● ASSIGNMENT
Put the lines of the items below into a numbered list, skipping blank lines. Leave the pictures out.
*** Opening RECORDED INFORMATION ***
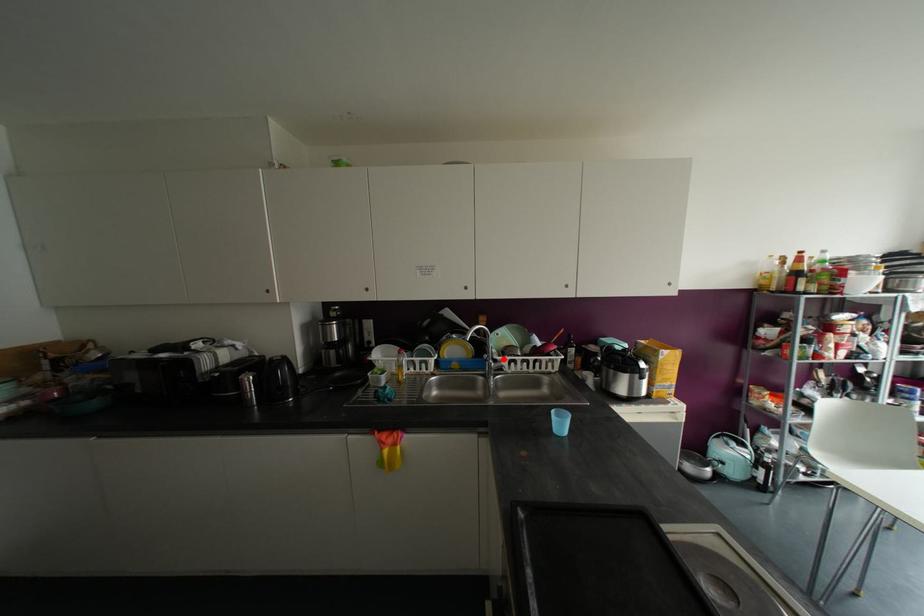
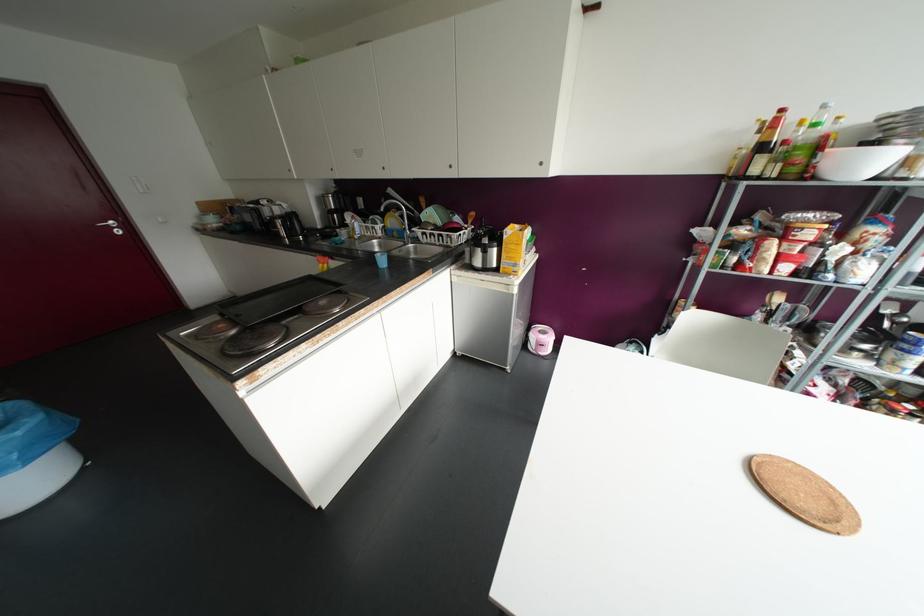
Question: A red point is marked in image1. In image2, is the corresponding 3D point closer to the camera or farther? Reply with the corresponding letter.

Choices:
 (A) The corresponding 3D point is closer.
 (B) The corresponding 3D point is farther.

Answer: (A)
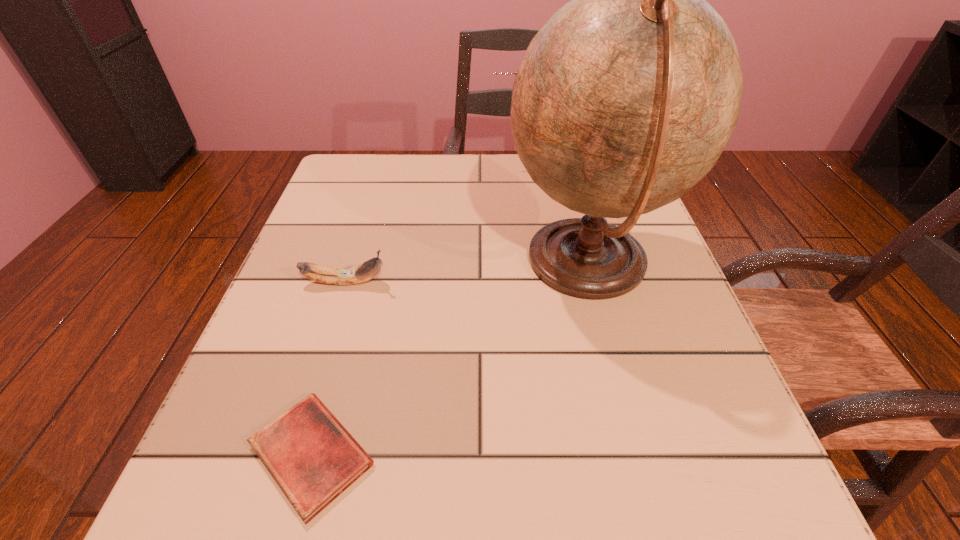
In order to click on free spot that satisfies the following two spatial constraints: 1. at the stem of the diary; 2. on the right side of the second shortest object in this screenshot , I will do `click(292, 454)`.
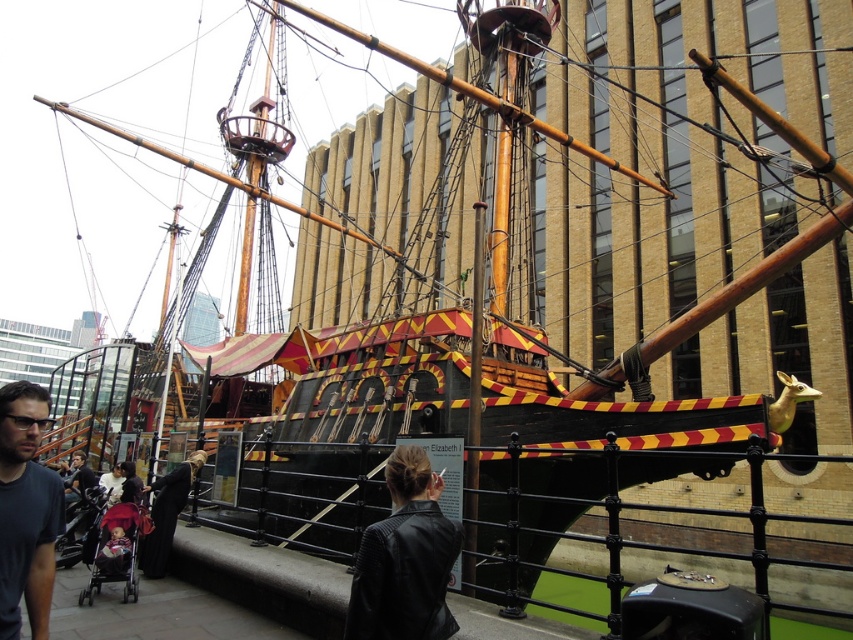
Question: Is black leather jacket at center to the right of dark gray t-shirt at left from the viewer's perspective?

Choices:
 (A) no
 (B) yes

Answer: (B)

Question: Observing the image, what is the correct spatial positioning of black leather jacket at center in reference to dark gray t-shirt at left?

Choices:
 (A) left
 (B) right

Answer: (B)

Question: Is black leather jacket at center to the left of dark gray t-shirt at left from the viewer's perspective?

Choices:
 (A) no
 (B) yes

Answer: (A)

Question: Which object is farther from the camera taking this photo?

Choices:
 (A) dark gray t-shirt at left
 (B) black leather jacket at center

Answer: (A)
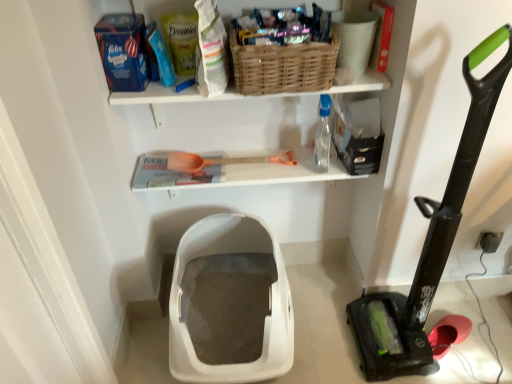
Where is `free space above woven brown basket at upper center (from a real-world perspective)`? free space above woven brown basket at upper center (from a real-world perspective) is located at coordinates (282, 27).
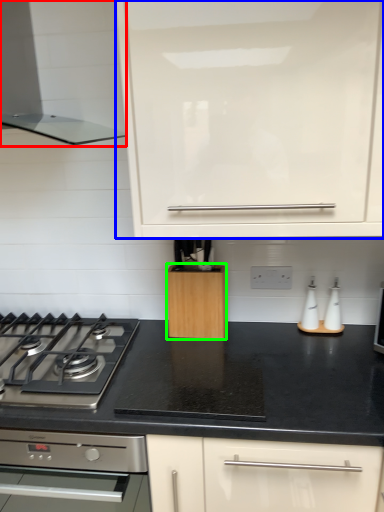
Question: Which object is positioned closest to home appliance (highlighted by a red box)? Select from cabinetry (highlighted by a blue box) and kitchen appliance (highlighted by a green box).

Choices:
 (A) cabinetry
 (B) kitchen appliance

Answer: (A)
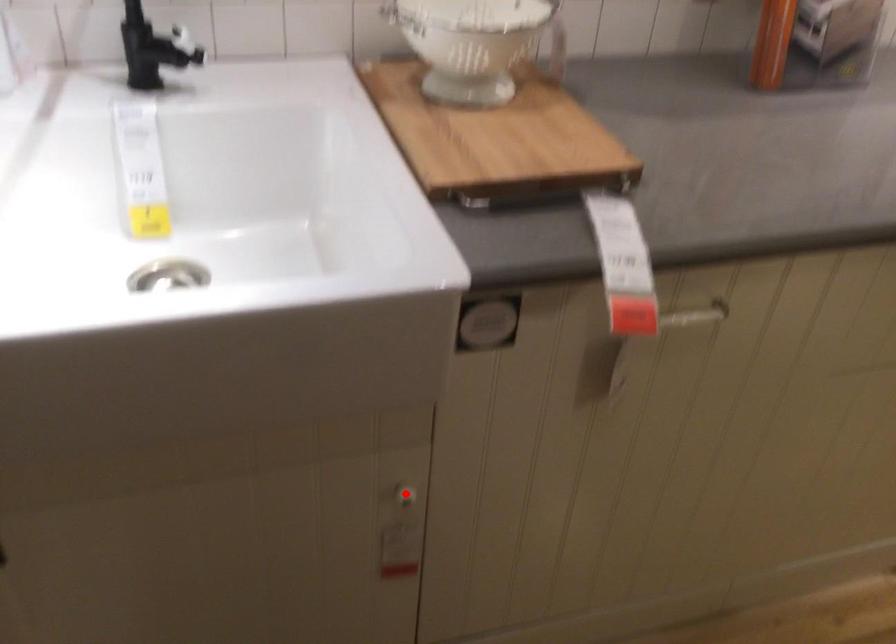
*** Closing RECORDED INFORMATION ***
● TASK SOLUTION
1. Question: A red point is marked in image1. In image2, is the corresponding 3D point closer to the camera or farther? Reply with the corresponding letter.
2. Choices:
3.  (A) The corresponding 3D point is closer.
4.  (B) The corresponding 3D point is farther.
5. Answer: (A)
6. In order to click on free spot that satisfies the following two spatial constraints: 1. at the stem of the diary; 2. on the right side of the second shortest object in this screenshot , I will do `click(292, 454)`.
7. Question: Is black leather jacket at center to the right of dark gray t-shirt at left from the viewer's perspective?
8. Choices:
9.  (A) no
10.  (B) yes
11. Answer: (B)
12. Question: Observing the image, what is the correct spatial positioning of black leather jacket at center in reference to dark gray t-shirt at left?
13. Choices:
14.  (A) left
15.  (B) right
16. Answer: (B)
17. Question: Is black leather jacket at center to the left of dark gray t-shirt at left from the viewer's perspective?
18. Choices:
19.  (A) no
20.  (B) yes
21. Answer: (A)
22. Question: Which object is farther from the camera taking this photo?
23. Choices:
24.  (A) dark gray t-shirt at left
25.  (B) black leather jacket at center
26. Answer: (A)
27. Where is `free space above woven brown basket at upper center (from a real-world perspective)`? free space above woven brown basket at upper center (from a real-world perspective) is located at coordinates (282, 27).
28. Question: Which object is positioned closest to home appliance (highlighted by a red box)? Select from cabinetry (highlighted by a blue box) and kitchen appliance (highlighted by a green box).
29. Choices:
30.  (A) cabinetry
31.  (B) kitchen appliance
32. Answer: (A)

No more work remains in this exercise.